TASK ITEM
Could you transcribe all of the data exactly and skip any pictures?

DATA BELOW

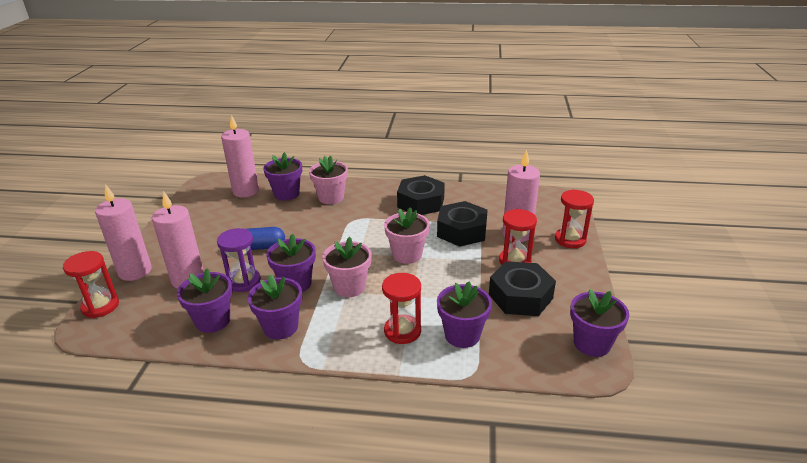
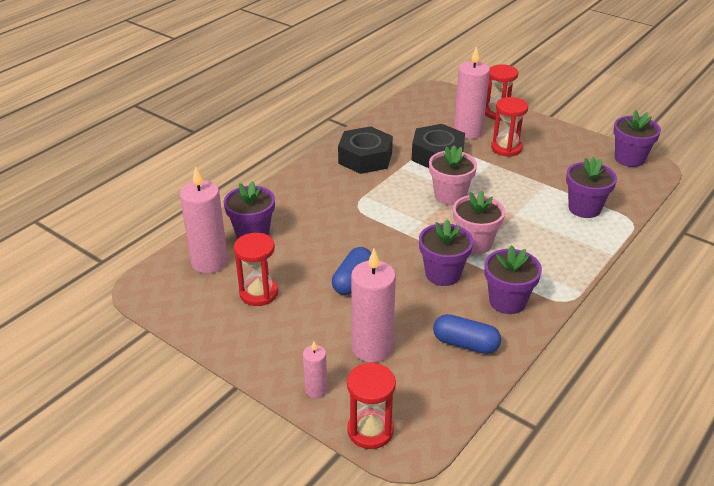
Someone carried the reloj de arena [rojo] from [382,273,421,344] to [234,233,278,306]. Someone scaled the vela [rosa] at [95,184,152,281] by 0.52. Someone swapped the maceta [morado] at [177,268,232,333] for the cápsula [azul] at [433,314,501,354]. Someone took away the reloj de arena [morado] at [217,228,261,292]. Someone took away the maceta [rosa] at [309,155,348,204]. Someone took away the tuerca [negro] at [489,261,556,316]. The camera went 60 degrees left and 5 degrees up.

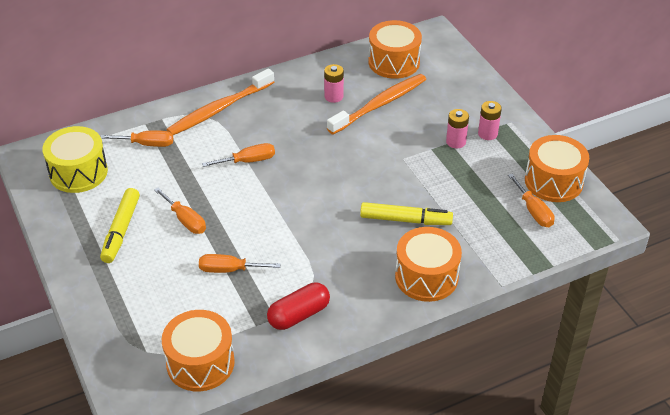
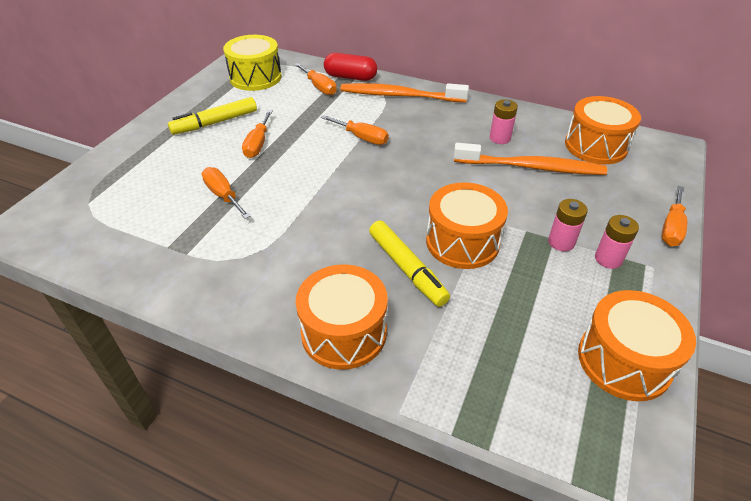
Someone carried the cápsula [rojo] from [267,283,330,330] to [324,53,377,81]. Someone carried the tambor [naranja] from [162,310,235,391] to [426,182,508,269]. Someone carried the destornillador [naranja] from [508,174,555,227] to [662,186,687,246]. The camera went 50 degrees right and 0 degrees up.

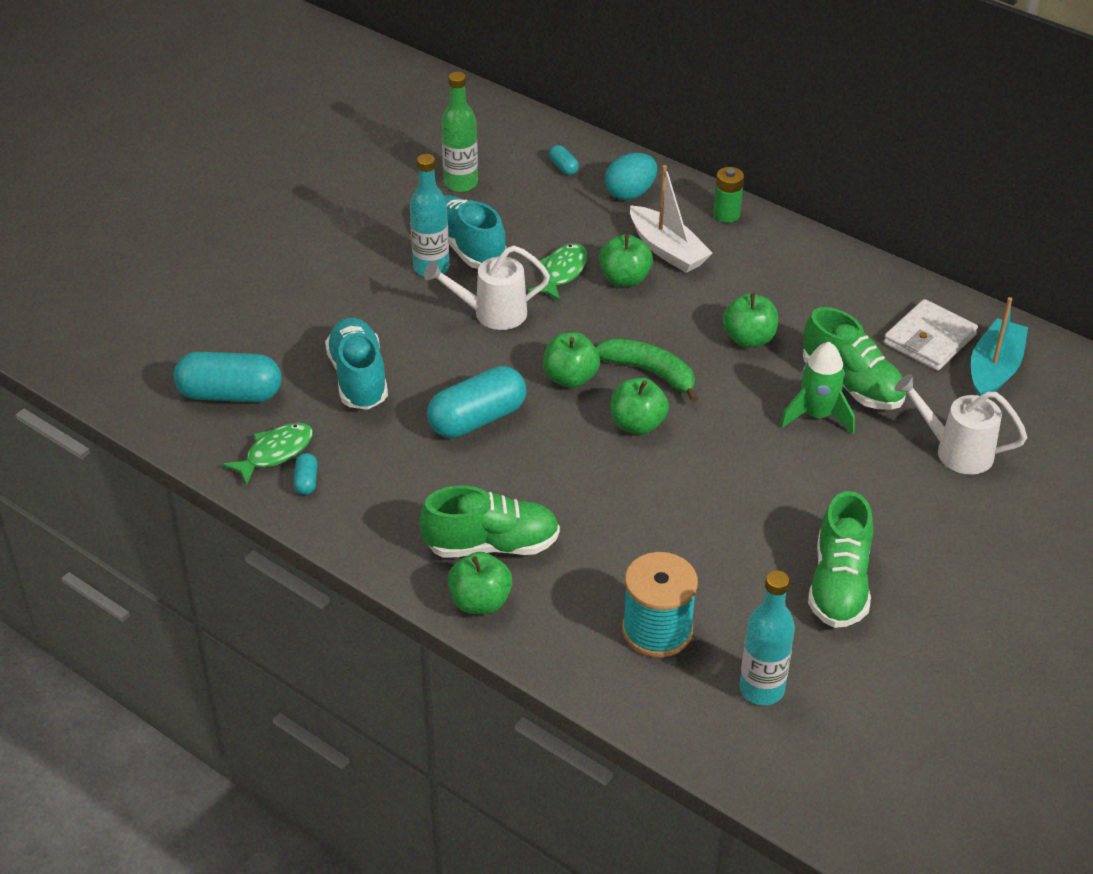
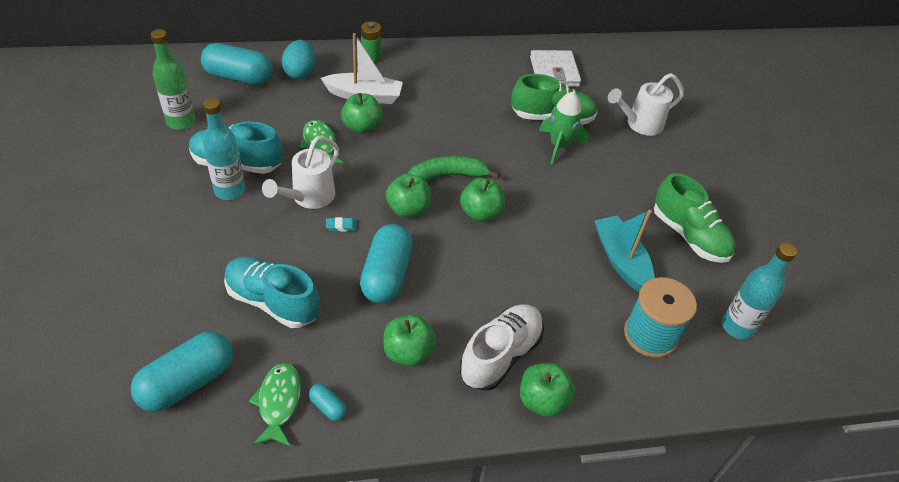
Someone scaled the cápsula [turquesa] at [549,145,579,175] by 2.26. Someone put down the goma de borrar [turquesa] at [326,217,357,232]. Someone carried the manzana [verde] from [722,293,778,348] to [383,314,436,367]. Someone repainted the zapato [verde] at [419,486,560,558], which became the zapato [blanco] at [460,304,544,391]. Someone carried the barco [turquesa] from [971,297,1028,396] to [595,210,655,292]. The camera went 50 degrees left and 5 degrees up.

ANSWER BELOW
Someone carried the reloj de arena [rojo] from [382,273,421,344] to [234,233,278,306]. Someone scaled the vela [rosa] at [95,184,152,281] by 0.52. Someone swapped the maceta [morado] at [177,268,232,333] for the cápsula [azul] at [433,314,501,354]. Someone took away the reloj de arena [morado] at [217,228,261,292]. Someone took away the maceta [rosa] at [309,155,348,204]. Someone took away the tuerca [negro] at [489,261,556,316]. The camera went 60 degrees left and 5 degrees up.

Someone carried the cápsula [rojo] from [267,283,330,330] to [324,53,377,81]. Someone carried the tambor [naranja] from [162,310,235,391] to [426,182,508,269]. Someone carried the destornillador [naranja] from [508,174,555,227] to [662,186,687,246]. The camera went 50 degrees right and 0 degrees up.

Someone scaled the cápsula [turquesa] at [549,145,579,175] by 2.26. Someone put down the goma de borrar [turquesa] at [326,217,357,232]. Someone carried the manzana [verde] from [722,293,778,348] to [383,314,436,367]. Someone repainted the zapato [verde] at [419,486,560,558], which became the zapato [blanco] at [460,304,544,391]. Someone carried the barco [turquesa] from [971,297,1028,396] to [595,210,655,292]. The camera went 50 degrees left and 5 degrees up.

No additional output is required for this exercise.